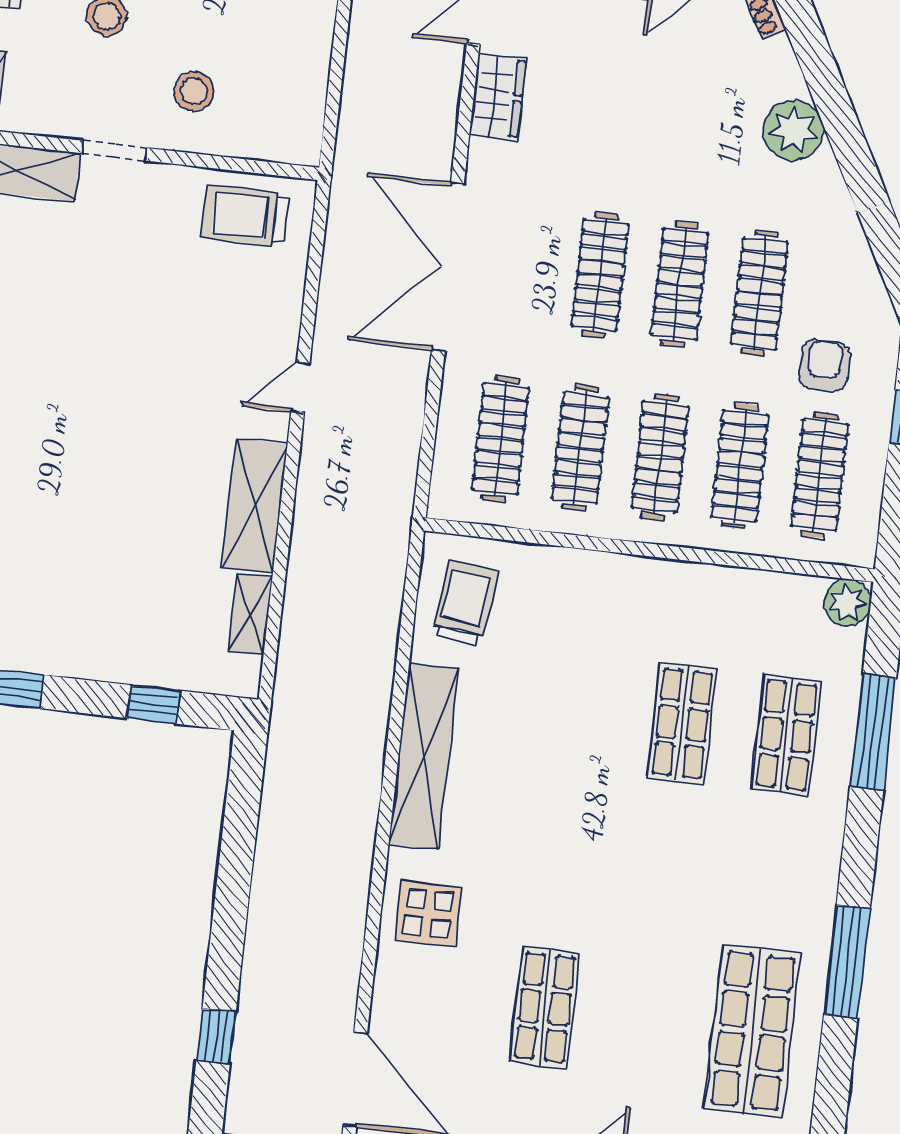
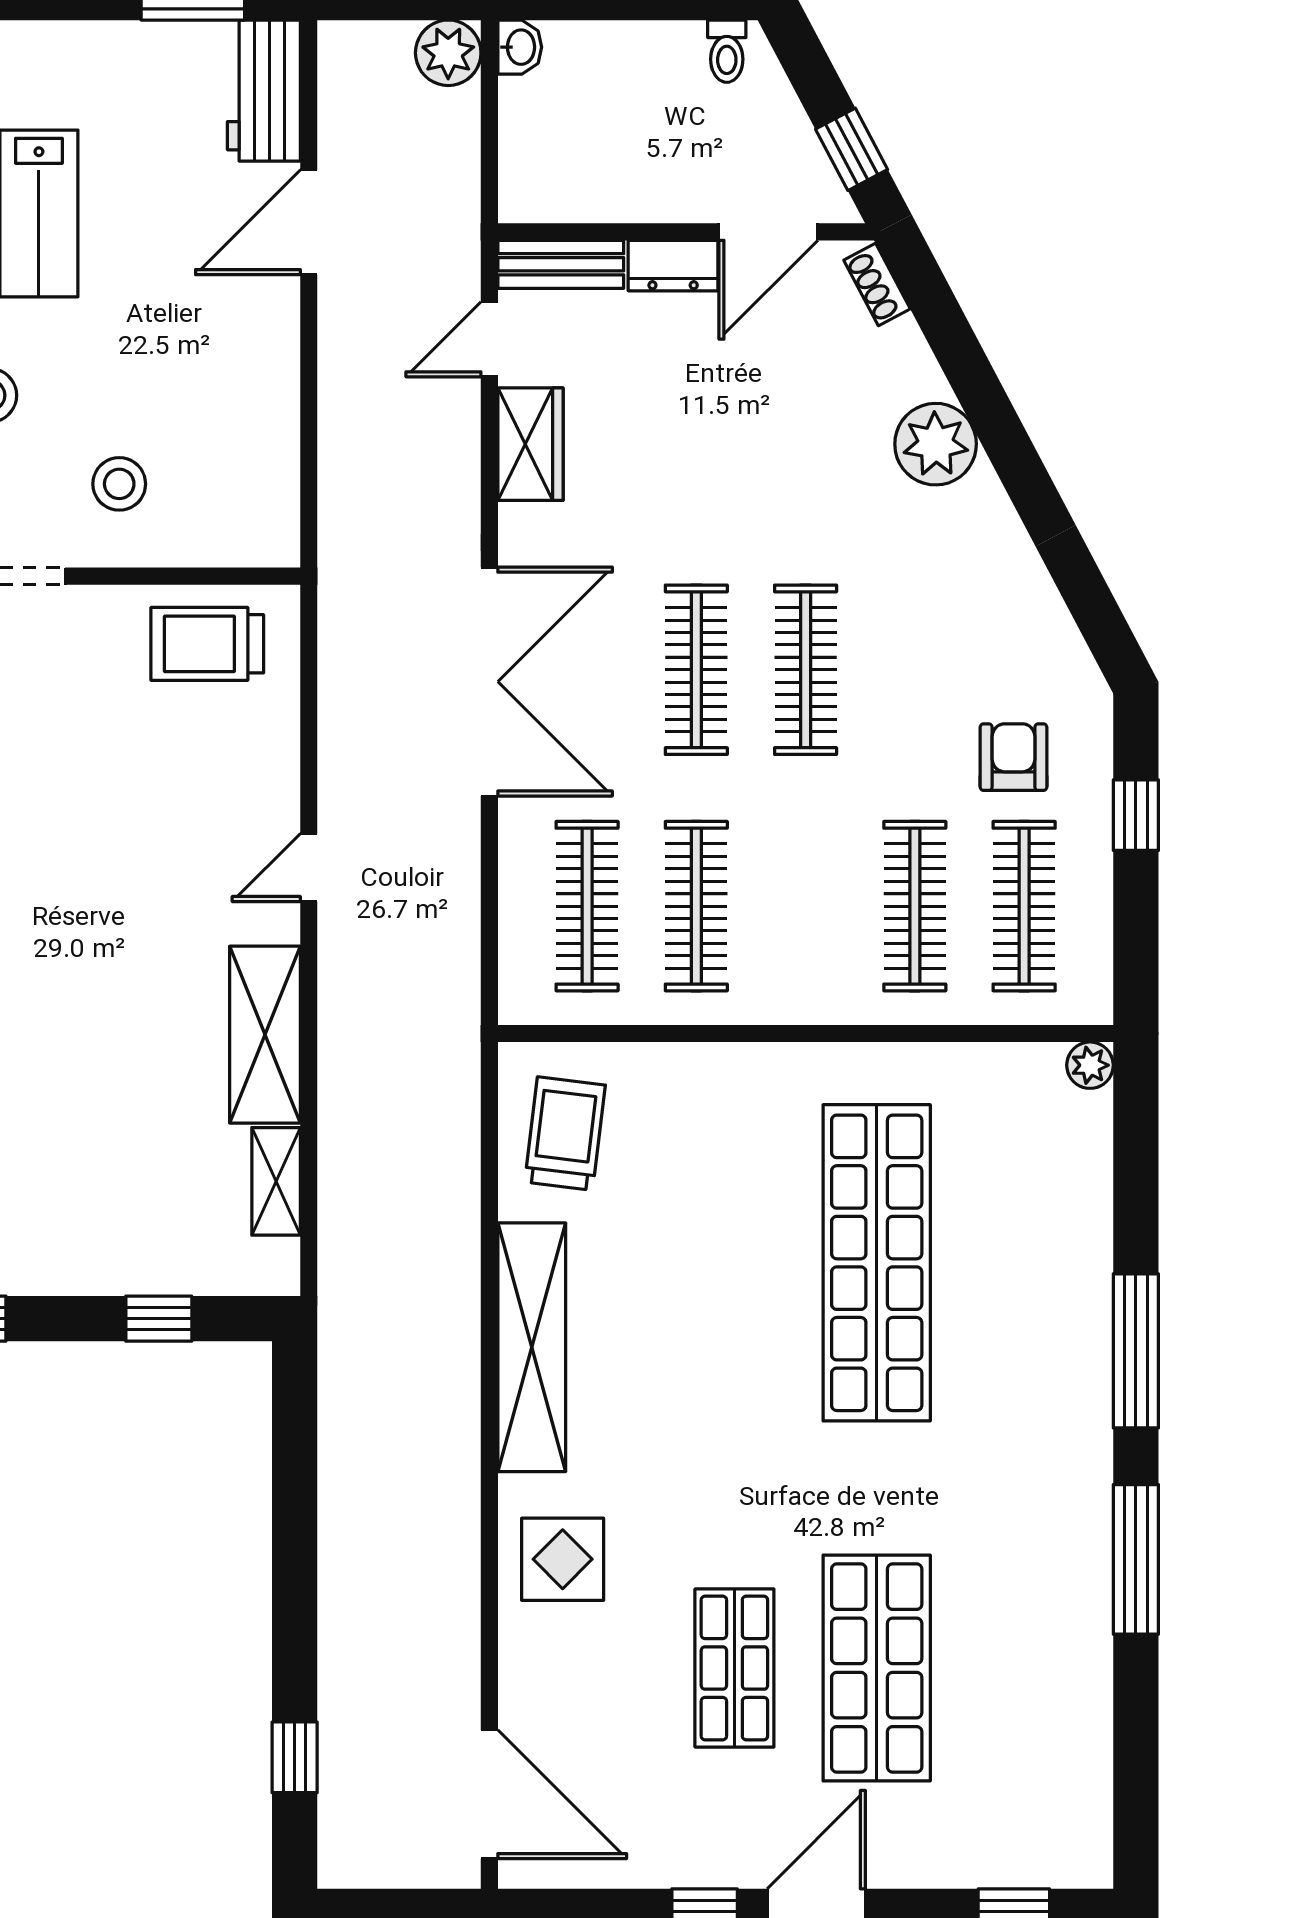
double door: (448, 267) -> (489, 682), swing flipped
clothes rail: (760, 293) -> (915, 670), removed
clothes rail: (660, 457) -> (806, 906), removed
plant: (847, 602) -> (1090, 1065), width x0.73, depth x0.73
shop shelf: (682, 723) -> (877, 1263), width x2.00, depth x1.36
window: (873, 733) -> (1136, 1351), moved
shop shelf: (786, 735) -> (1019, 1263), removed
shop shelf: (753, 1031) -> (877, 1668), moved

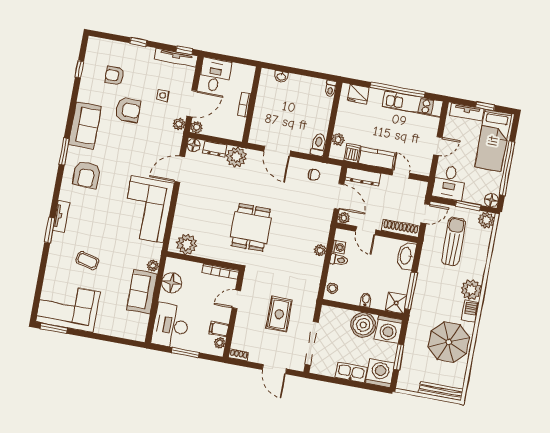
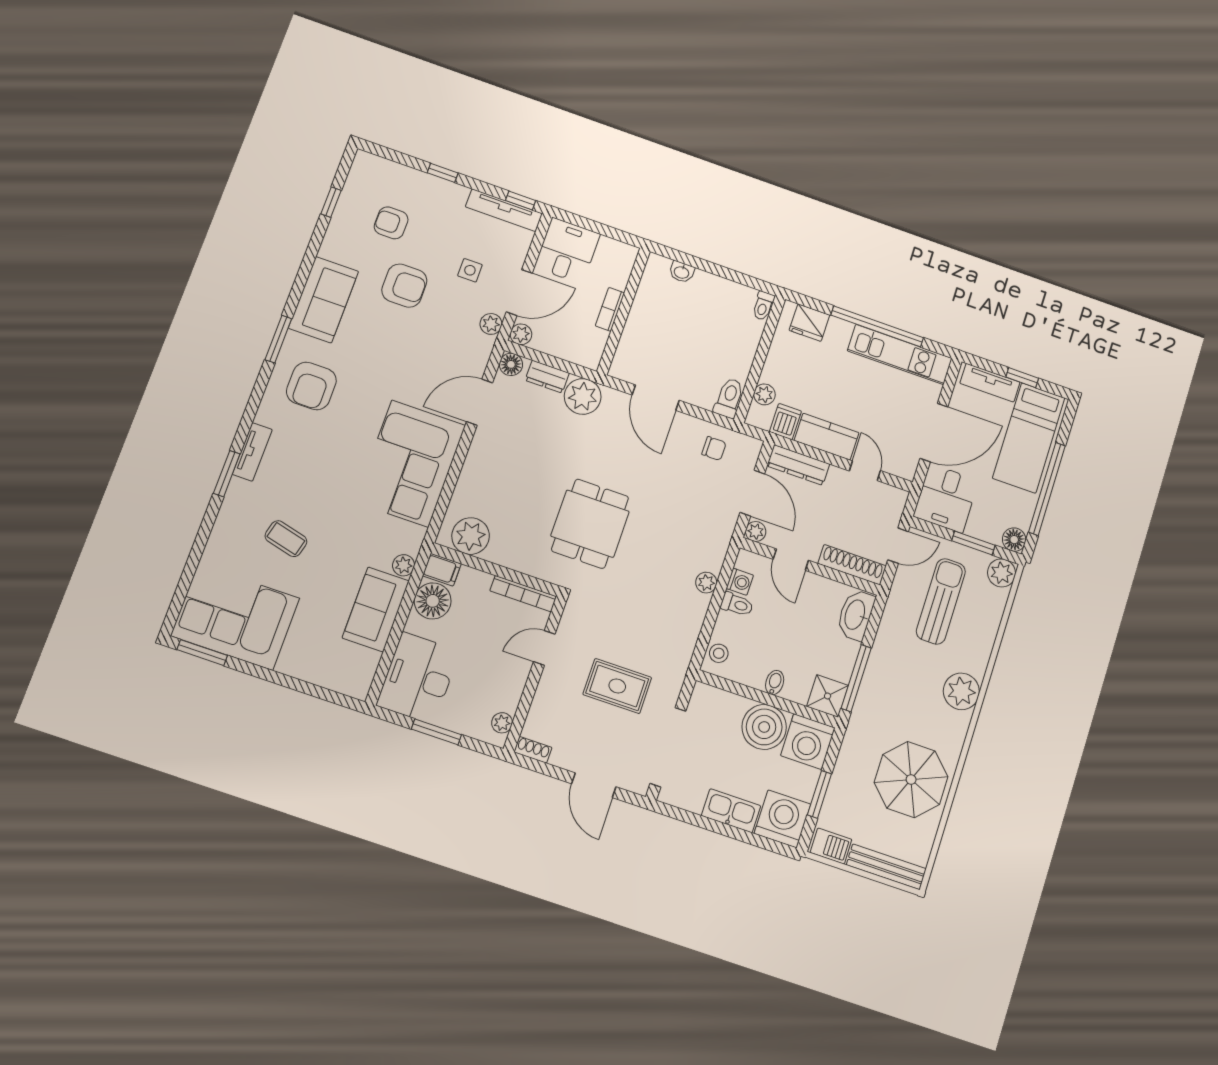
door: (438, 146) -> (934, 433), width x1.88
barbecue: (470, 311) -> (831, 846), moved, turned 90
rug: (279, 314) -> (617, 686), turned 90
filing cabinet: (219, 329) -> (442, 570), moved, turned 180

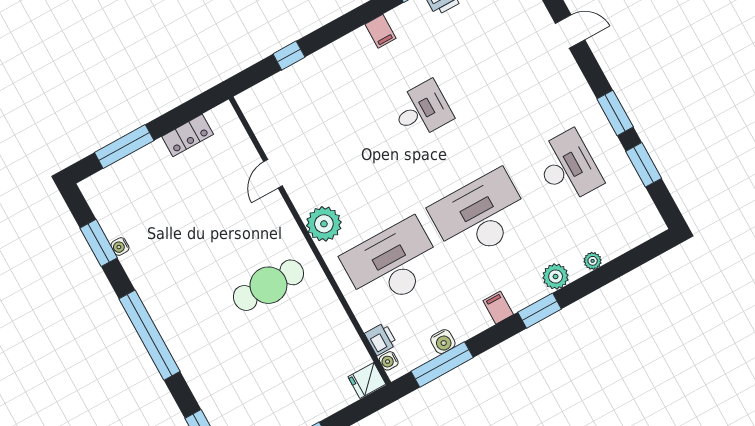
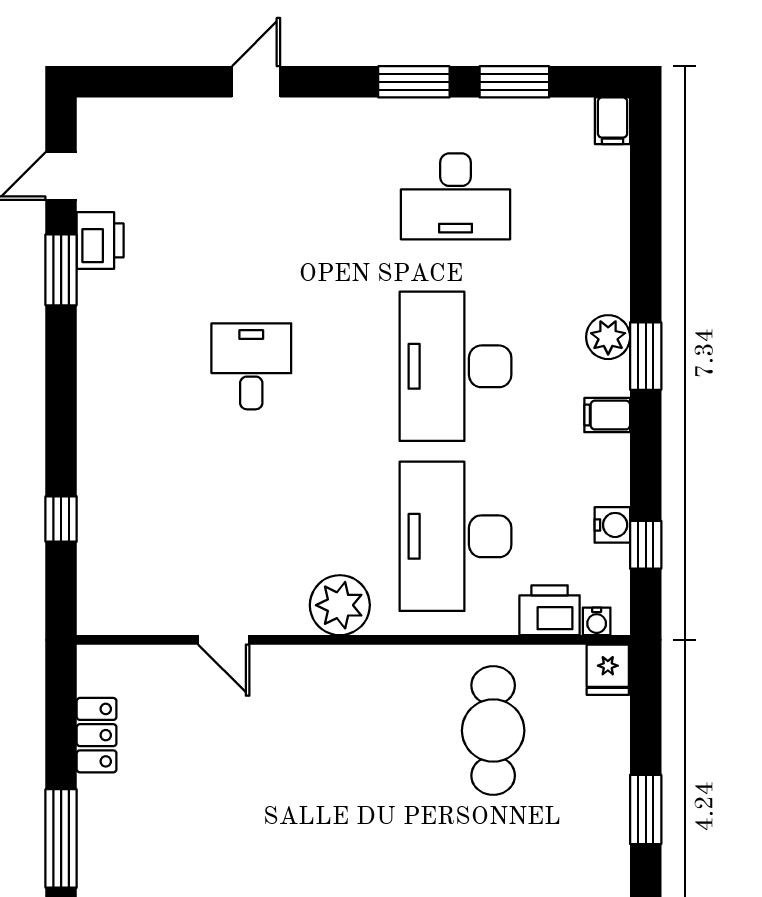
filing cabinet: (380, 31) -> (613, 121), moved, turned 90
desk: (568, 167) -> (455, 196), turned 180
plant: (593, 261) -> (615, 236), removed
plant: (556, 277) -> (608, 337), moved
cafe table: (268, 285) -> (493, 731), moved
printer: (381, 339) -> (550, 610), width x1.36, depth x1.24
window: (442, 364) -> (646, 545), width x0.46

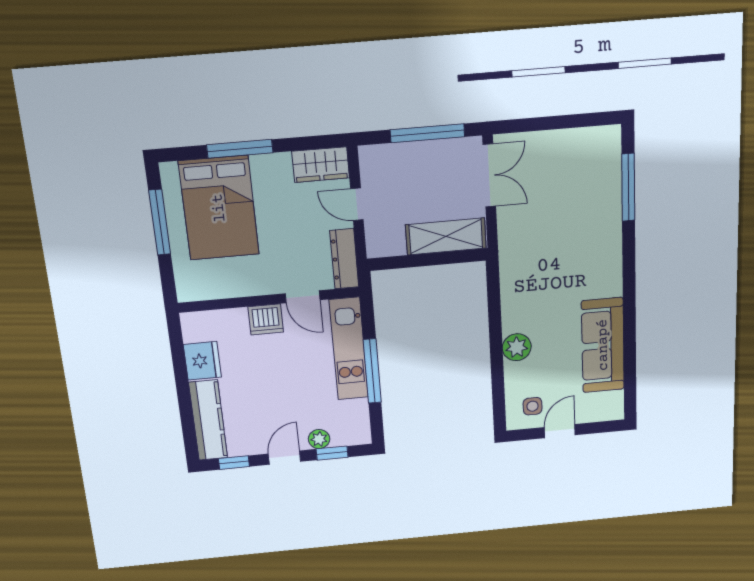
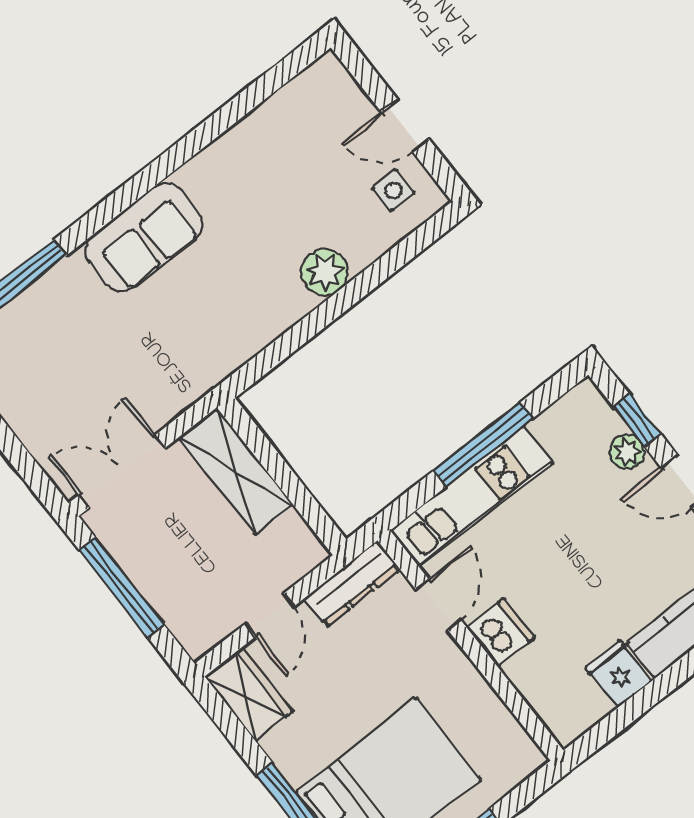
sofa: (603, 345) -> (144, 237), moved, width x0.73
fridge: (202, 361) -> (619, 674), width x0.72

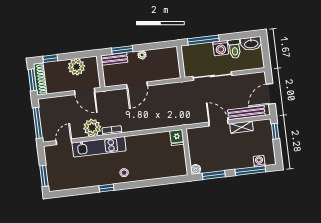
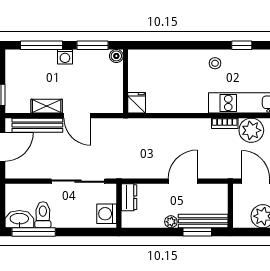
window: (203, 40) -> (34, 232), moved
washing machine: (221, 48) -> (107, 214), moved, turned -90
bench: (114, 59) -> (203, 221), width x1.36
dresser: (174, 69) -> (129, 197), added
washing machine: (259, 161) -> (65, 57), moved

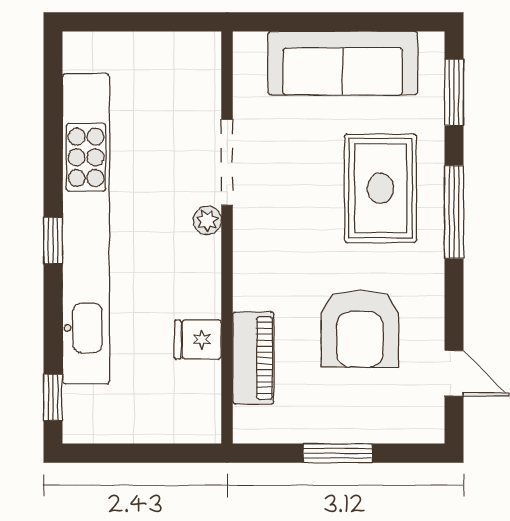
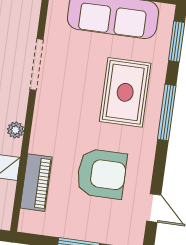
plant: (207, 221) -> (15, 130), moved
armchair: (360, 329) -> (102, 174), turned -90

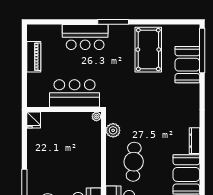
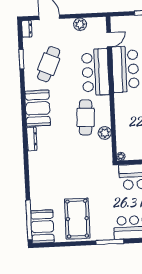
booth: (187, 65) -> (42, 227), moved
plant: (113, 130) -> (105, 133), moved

REQUEST: Reproduce word for word the lines running from the line with "fridge: (202, 361) -> (619, 674), width x0.72" through the end of the data, both included, and nothing else; leave out the pictures.

RESPONSE TO THIS TASK:
fridge: (202, 361) -> (619, 674), width x0.72

window: (203, 40) -> (34, 232), moved
washing machine: (221, 48) -> (107, 214), moved, turned -90
bench: (114, 59) -> (203, 221), width x1.36
dresser: (174, 69) -> (129, 197), added
washing machine: (259, 161) -> (65, 57), moved

plant: (207, 221) -> (15, 130), moved
armchair: (360, 329) -> (102, 174), turned -90

booth: (187, 65) -> (42, 227), moved
plant: (113, 130) -> (105, 133), moved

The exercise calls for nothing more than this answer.